Data listing:
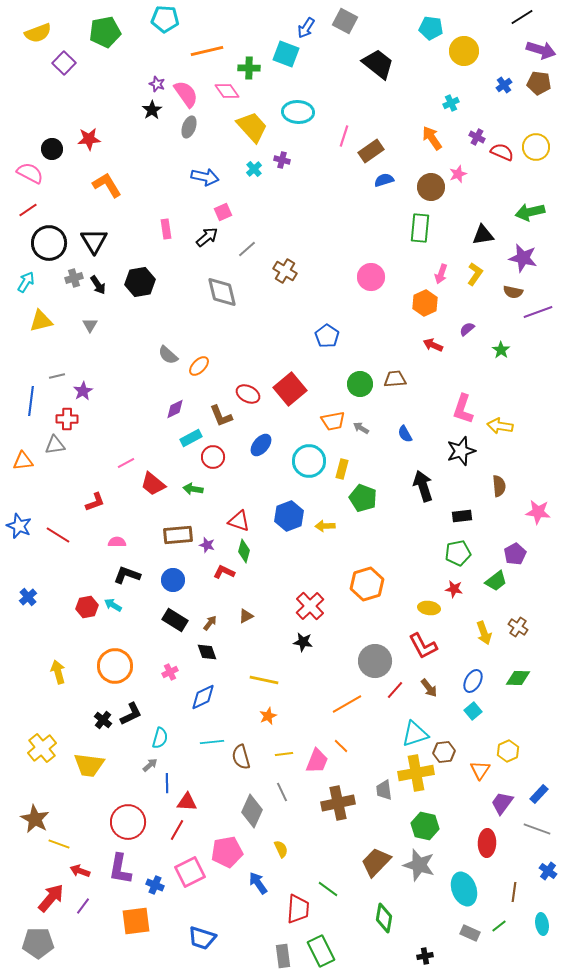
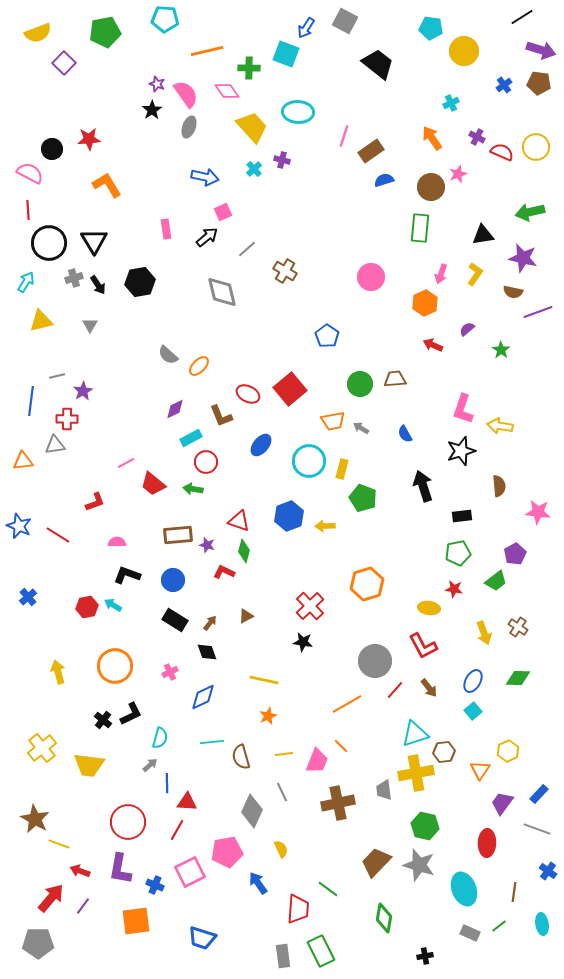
red line at (28, 210): rotated 60 degrees counterclockwise
red circle at (213, 457): moved 7 px left, 5 px down
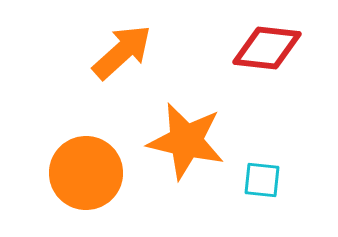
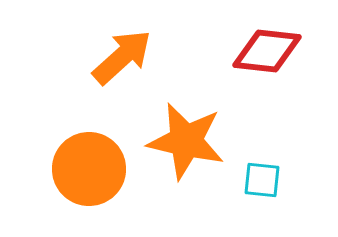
red diamond: moved 3 px down
orange arrow: moved 5 px down
orange circle: moved 3 px right, 4 px up
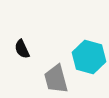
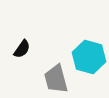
black semicircle: rotated 120 degrees counterclockwise
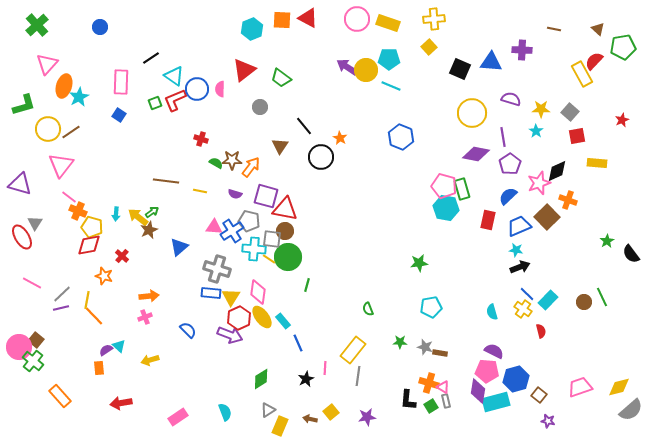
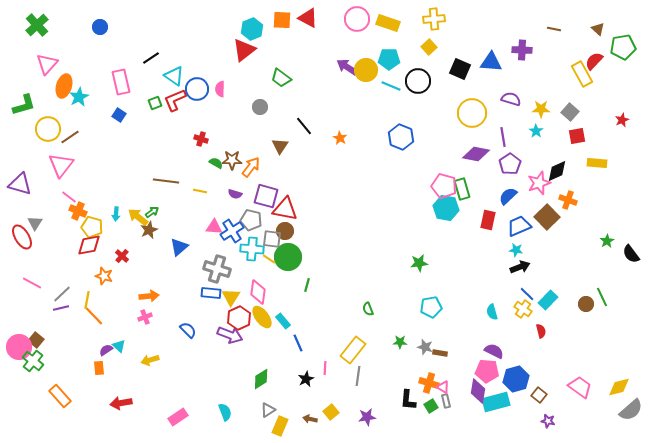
red triangle at (244, 70): moved 20 px up
pink rectangle at (121, 82): rotated 15 degrees counterclockwise
brown line at (71, 132): moved 1 px left, 5 px down
black circle at (321, 157): moved 97 px right, 76 px up
gray pentagon at (249, 221): moved 2 px right, 1 px up
cyan cross at (254, 249): moved 2 px left
brown circle at (584, 302): moved 2 px right, 2 px down
pink trapezoid at (580, 387): rotated 55 degrees clockwise
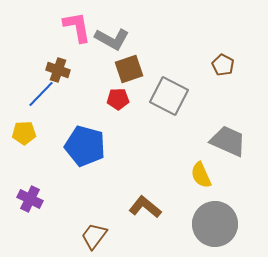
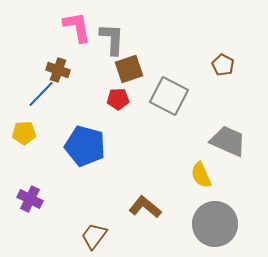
gray L-shape: rotated 116 degrees counterclockwise
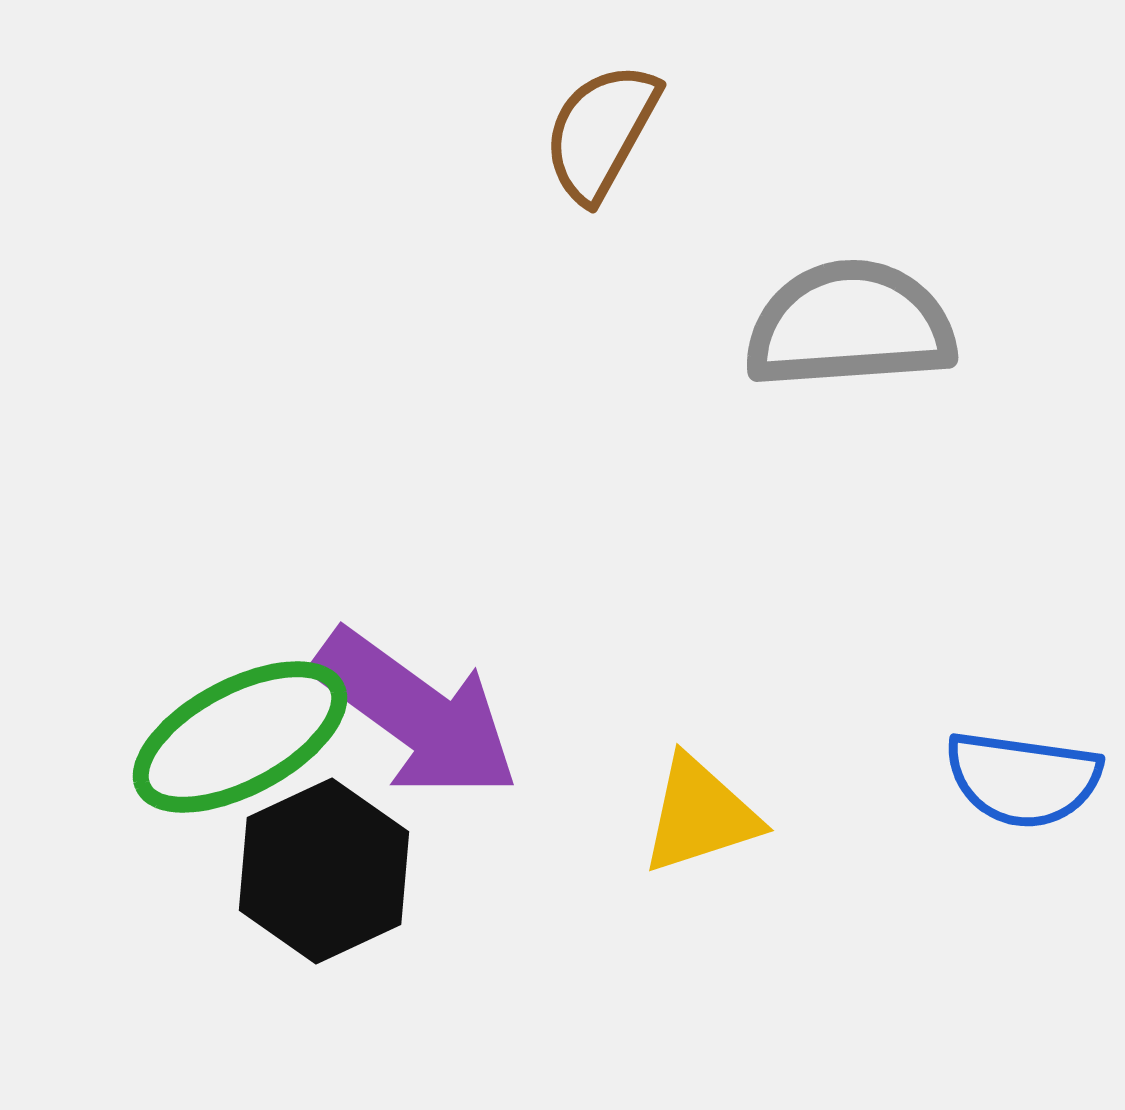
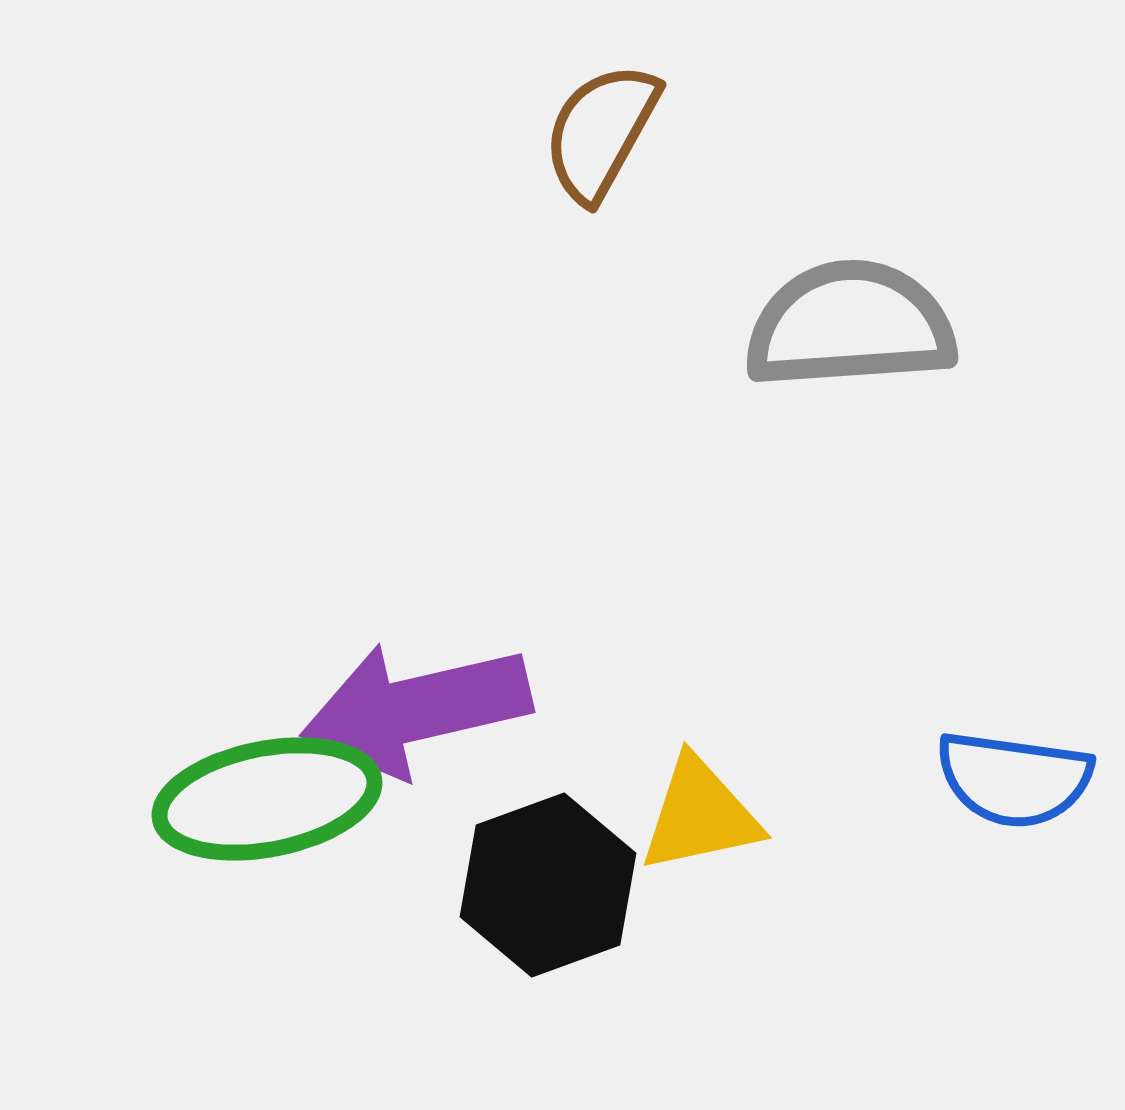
purple arrow: moved 5 px up; rotated 131 degrees clockwise
green ellipse: moved 27 px right, 62 px down; rotated 17 degrees clockwise
blue semicircle: moved 9 px left
yellow triangle: rotated 6 degrees clockwise
black hexagon: moved 224 px right, 14 px down; rotated 5 degrees clockwise
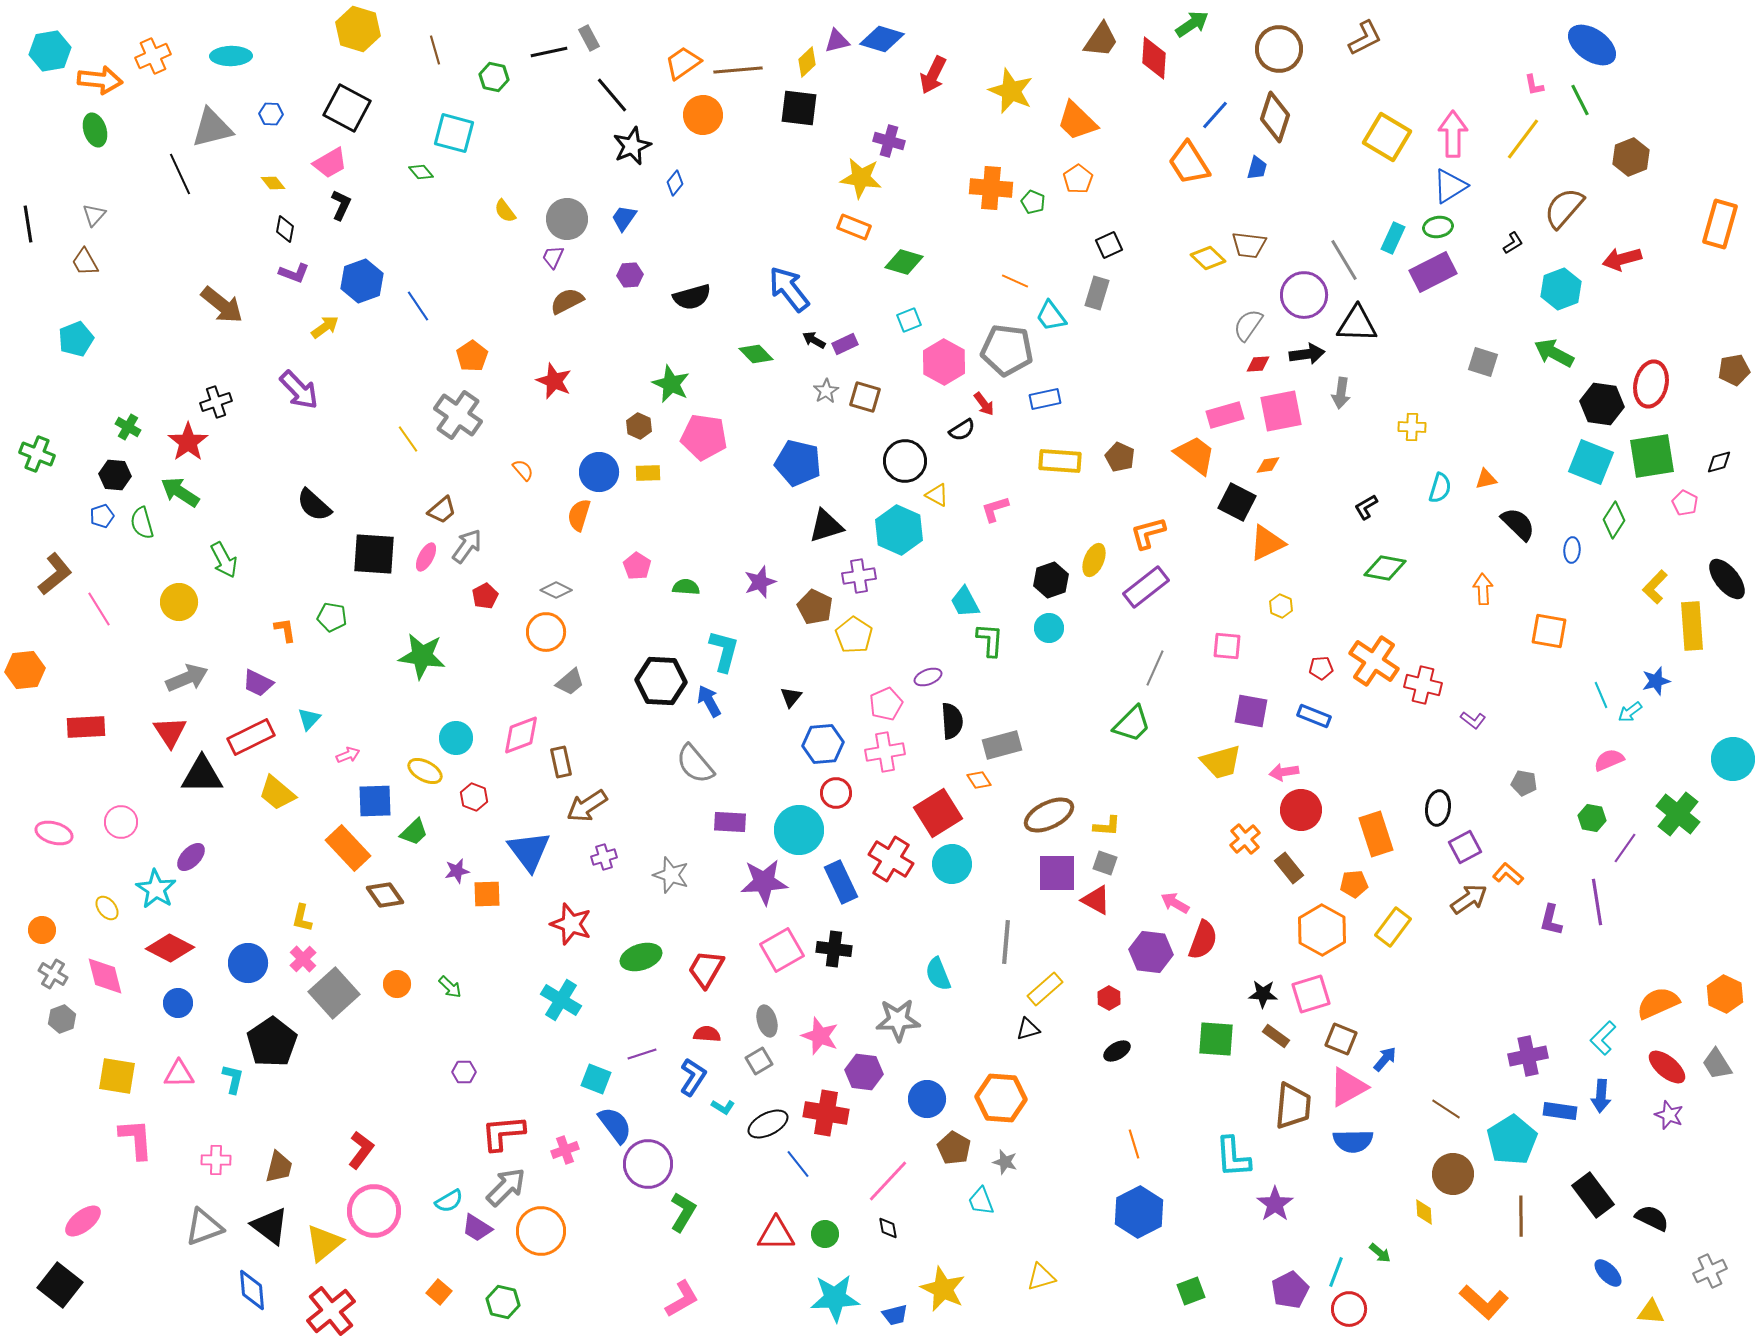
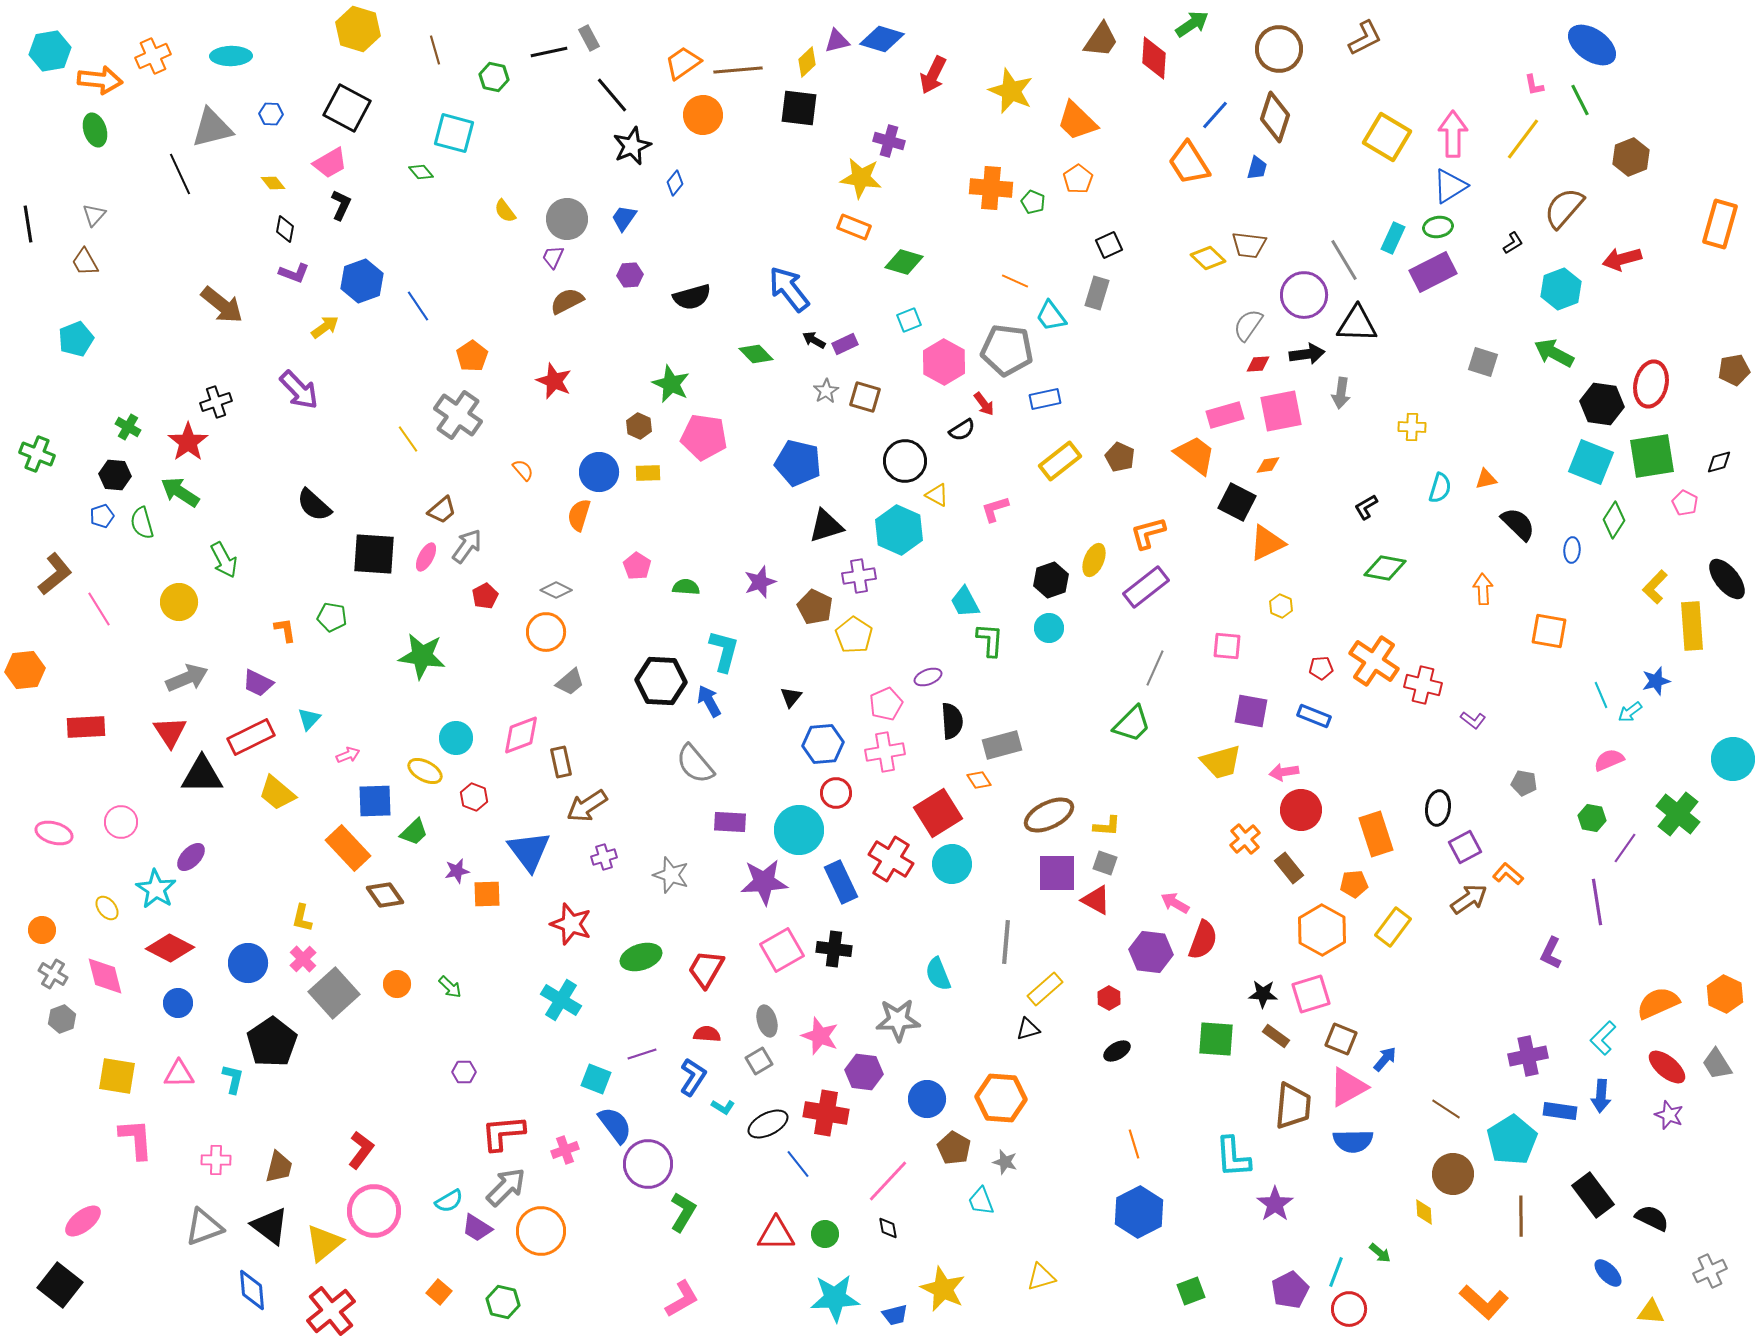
yellow rectangle at (1060, 461): rotated 42 degrees counterclockwise
purple L-shape at (1551, 920): moved 33 px down; rotated 12 degrees clockwise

What to produce: Above are some records; copy each line there that contains "degrees".

Exercise answer:
red line at (28, 210): rotated 60 degrees counterclockwise
black semicircle: rotated 120 degrees counterclockwise
pink rectangle at (121, 82): rotated 15 degrees counterclockwise
pink trapezoid at (580, 387): rotated 55 degrees clockwise
gray L-shape: rotated 116 degrees counterclockwise
purple arrow: moved 5 px up; rotated 131 degrees clockwise
green ellipse: moved 27 px right, 62 px down; rotated 17 degrees clockwise
yellow triangle: rotated 6 degrees clockwise
black hexagon: moved 224 px right, 14 px down; rotated 5 degrees clockwise
yellow rectangle at (1060, 461): rotated 42 degrees counterclockwise
purple L-shape at (1551, 920): moved 33 px down; rotated 12 degrees clockwise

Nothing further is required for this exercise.